──────── EXTRACTED ENTRIES

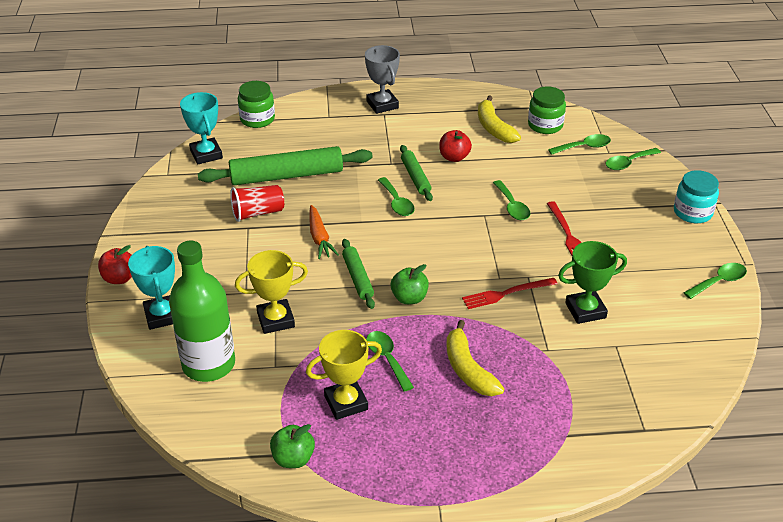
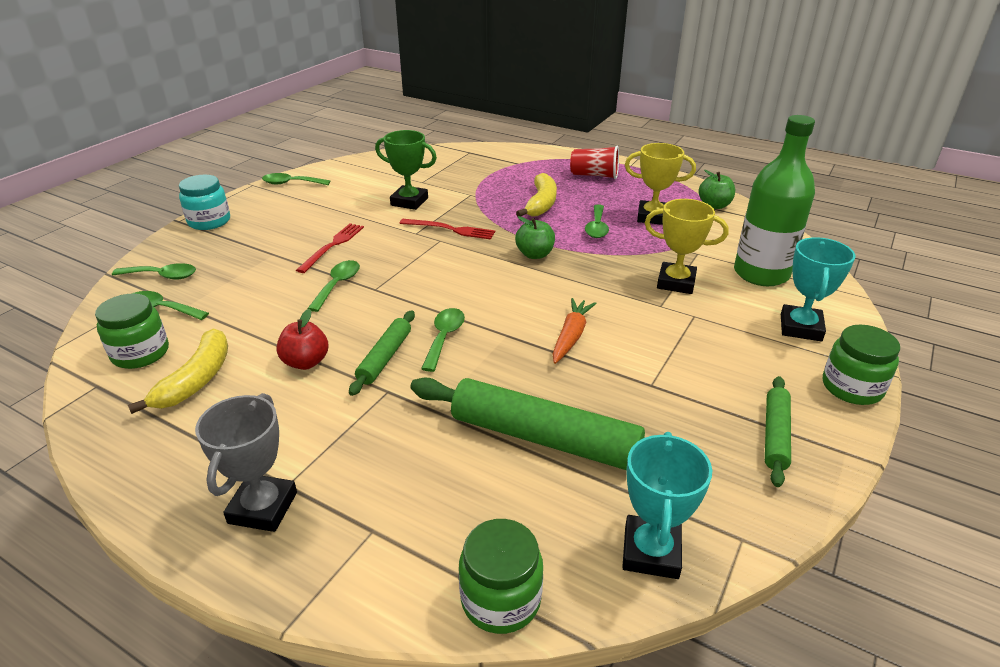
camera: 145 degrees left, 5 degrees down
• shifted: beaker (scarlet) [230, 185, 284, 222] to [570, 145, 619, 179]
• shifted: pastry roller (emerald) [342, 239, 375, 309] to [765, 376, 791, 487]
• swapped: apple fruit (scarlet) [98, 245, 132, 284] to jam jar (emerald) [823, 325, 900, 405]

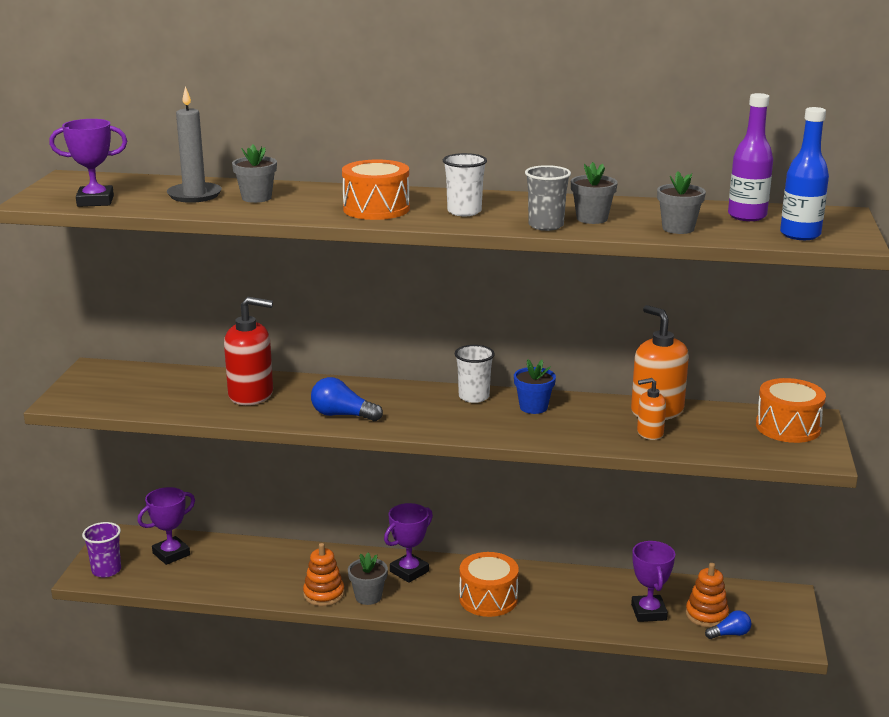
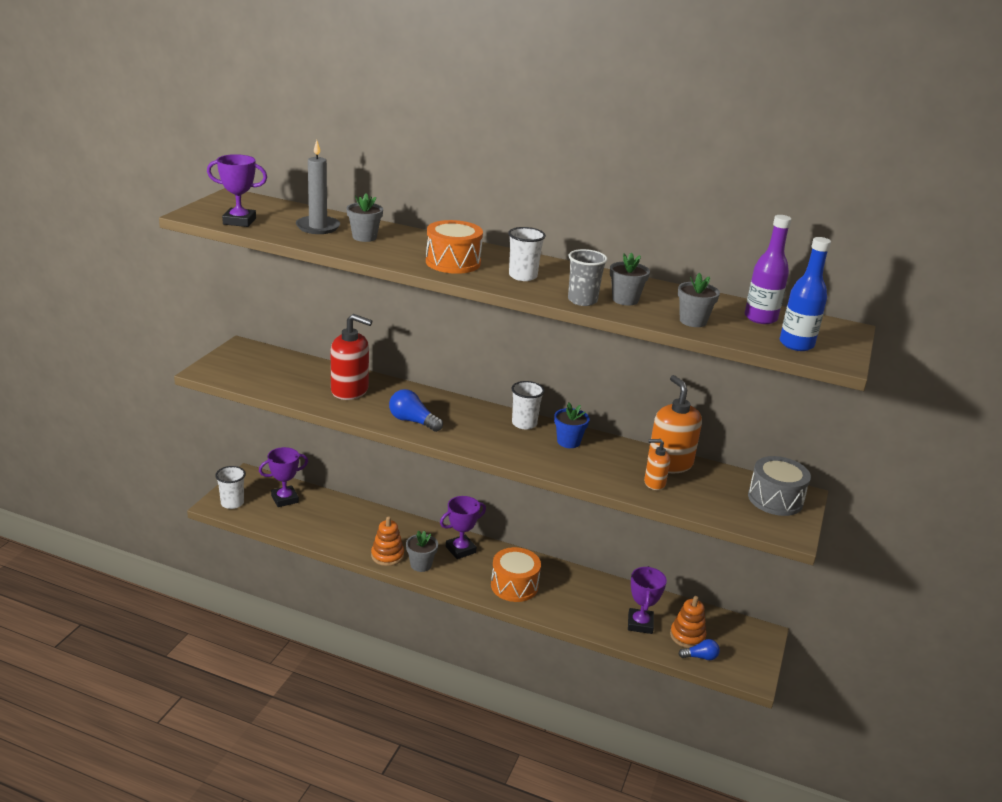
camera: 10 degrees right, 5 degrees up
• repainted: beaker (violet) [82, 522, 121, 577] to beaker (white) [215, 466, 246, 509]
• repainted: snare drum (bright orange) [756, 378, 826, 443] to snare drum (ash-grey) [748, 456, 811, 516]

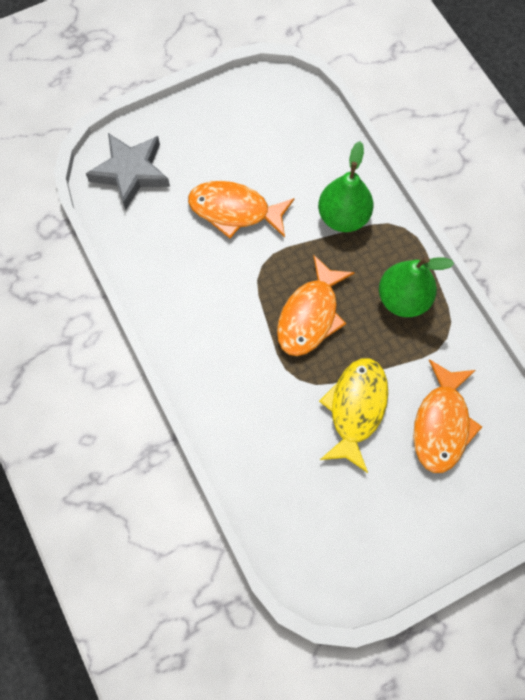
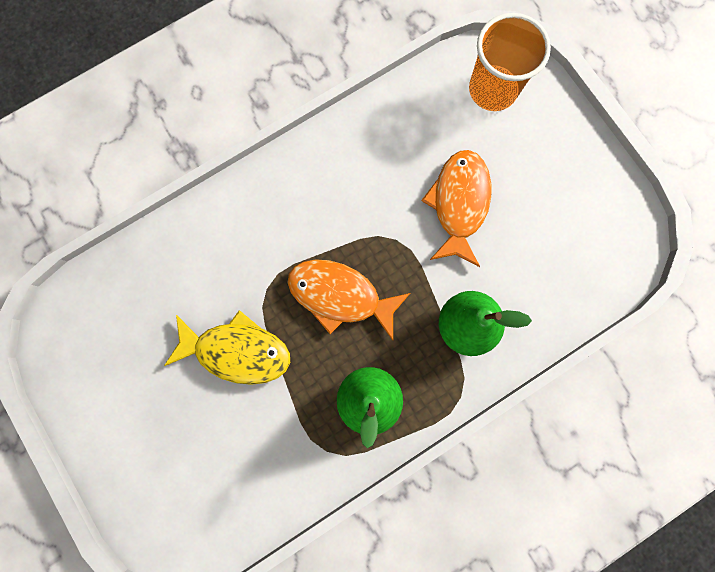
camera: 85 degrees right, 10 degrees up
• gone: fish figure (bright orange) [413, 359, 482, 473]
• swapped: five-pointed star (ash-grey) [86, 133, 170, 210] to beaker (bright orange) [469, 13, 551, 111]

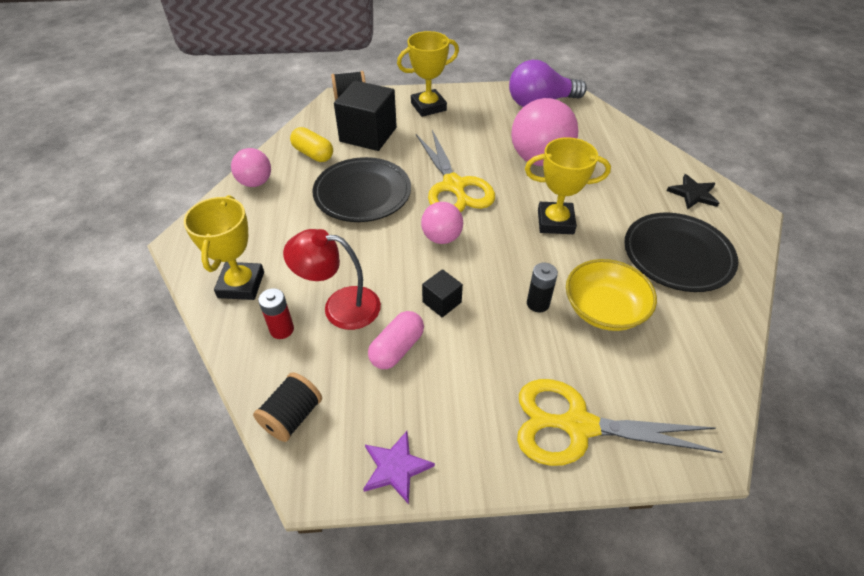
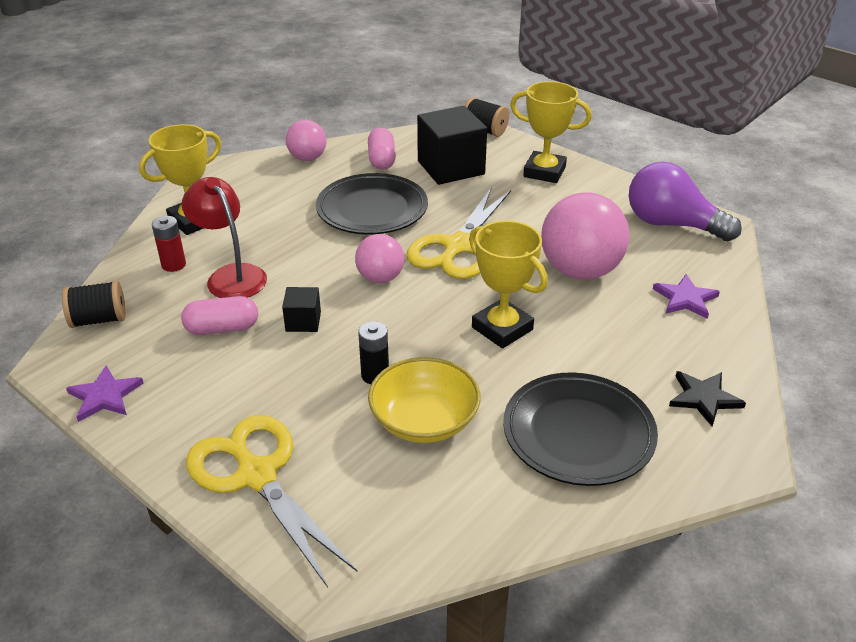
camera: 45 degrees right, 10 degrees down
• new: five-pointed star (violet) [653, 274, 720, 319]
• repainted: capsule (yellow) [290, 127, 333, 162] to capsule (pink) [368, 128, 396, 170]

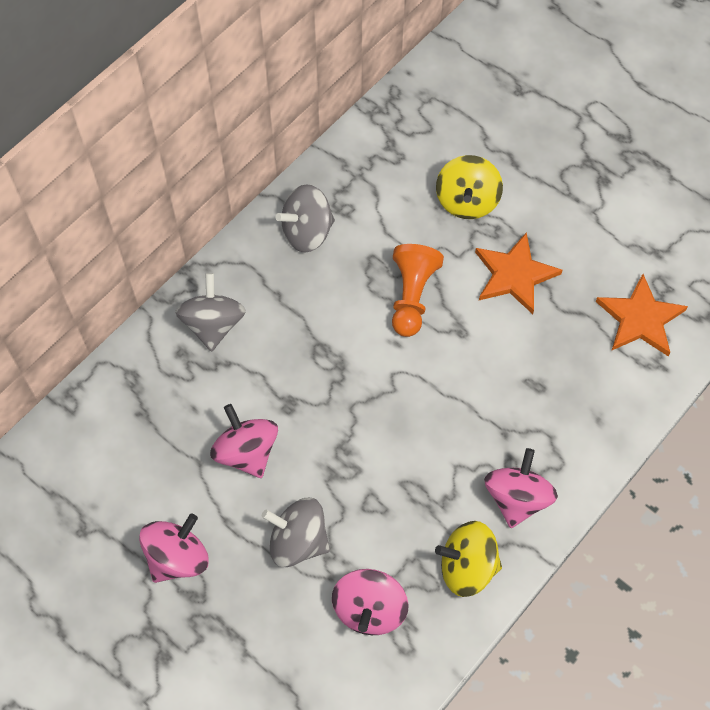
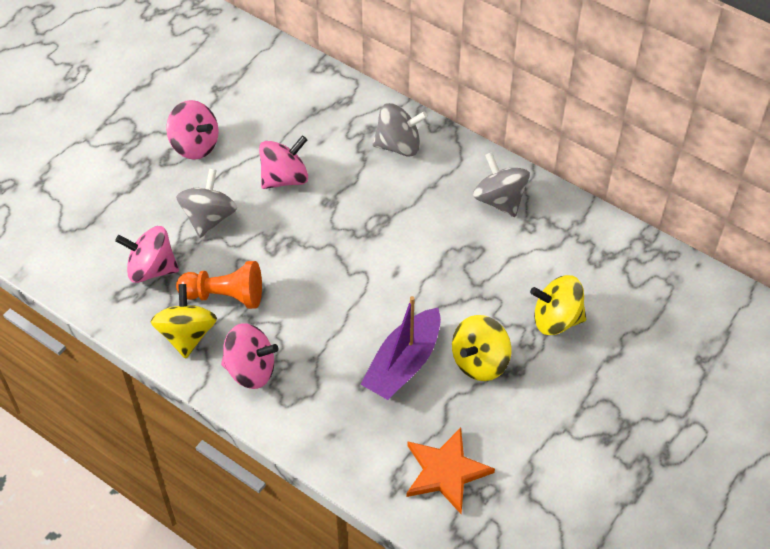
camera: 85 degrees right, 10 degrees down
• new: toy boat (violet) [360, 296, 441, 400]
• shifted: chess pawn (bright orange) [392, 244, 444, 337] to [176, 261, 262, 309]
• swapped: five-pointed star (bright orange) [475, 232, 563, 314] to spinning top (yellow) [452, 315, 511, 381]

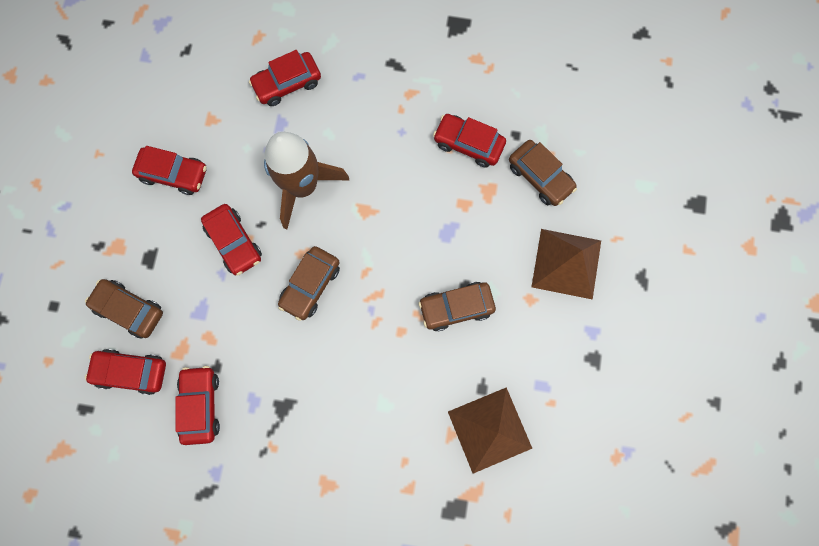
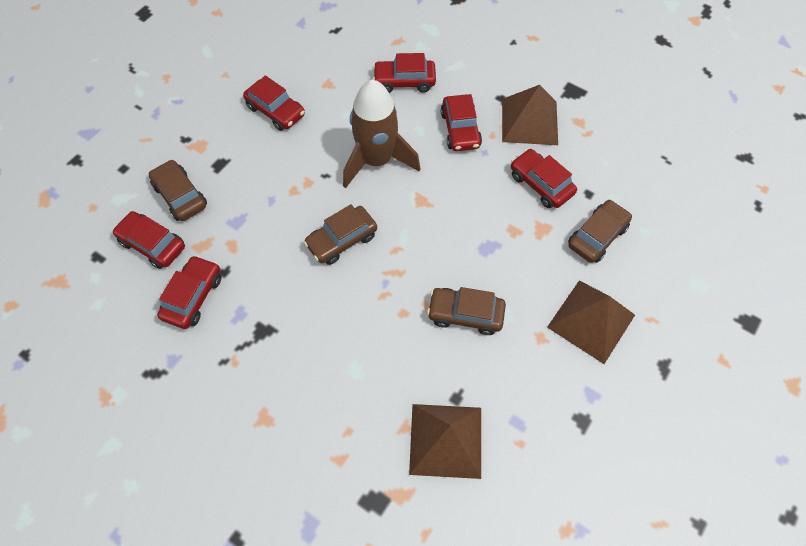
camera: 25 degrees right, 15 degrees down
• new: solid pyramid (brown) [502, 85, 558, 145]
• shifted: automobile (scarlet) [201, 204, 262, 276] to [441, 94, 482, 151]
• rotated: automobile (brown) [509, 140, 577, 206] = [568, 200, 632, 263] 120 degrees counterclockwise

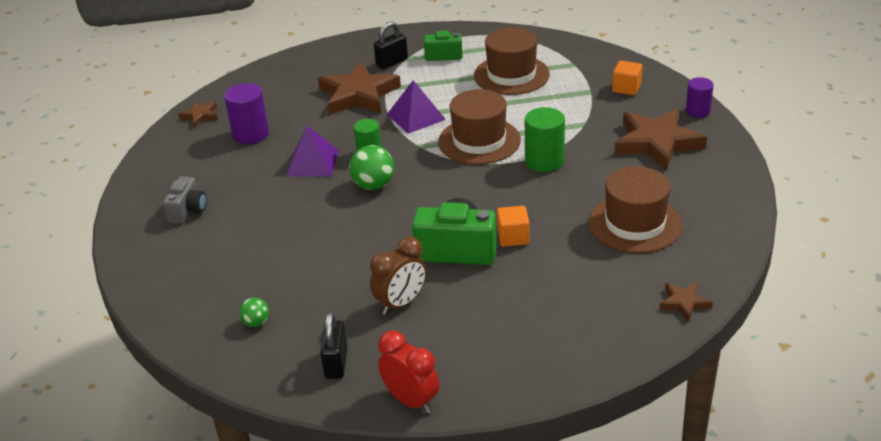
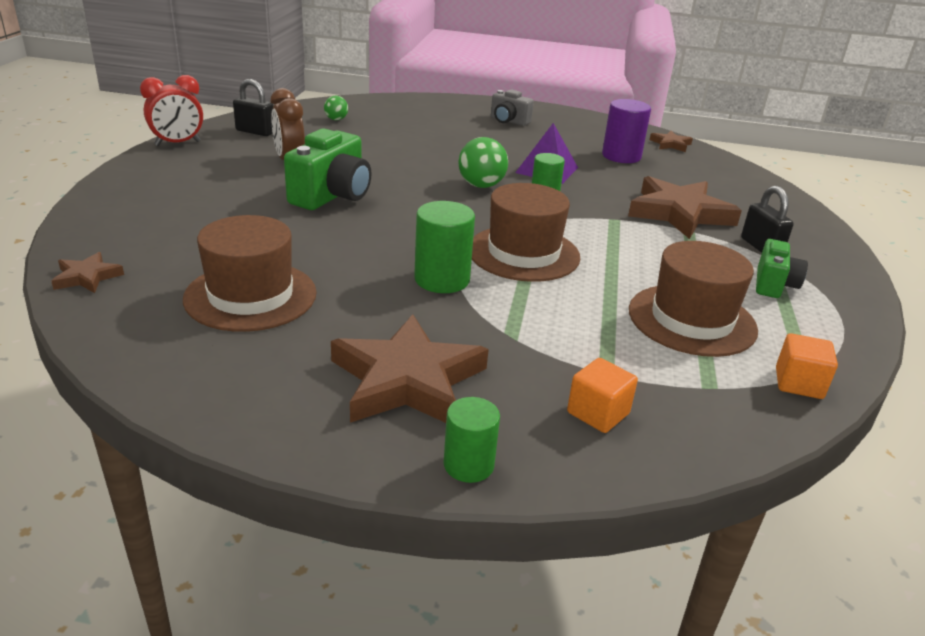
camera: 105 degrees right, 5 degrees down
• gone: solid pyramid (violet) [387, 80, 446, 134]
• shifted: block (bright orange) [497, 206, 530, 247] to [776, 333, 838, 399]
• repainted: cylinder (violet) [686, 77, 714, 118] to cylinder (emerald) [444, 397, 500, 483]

────────────────

* **PROBLEM DETAILS**:
Once the line with "145, 619, 179]" is found in the records above, print exactly that line and every line after it through the line with "376, 791, 487]".

* **RESULT BELOW**:
• shifted: beaker (scarlet) [230, 185, 284, 222] to [570, 145, 619, 179]
• shifted: pastry roller (emerald) [342, 239, 375, 309] to [765, 376, 791, 487]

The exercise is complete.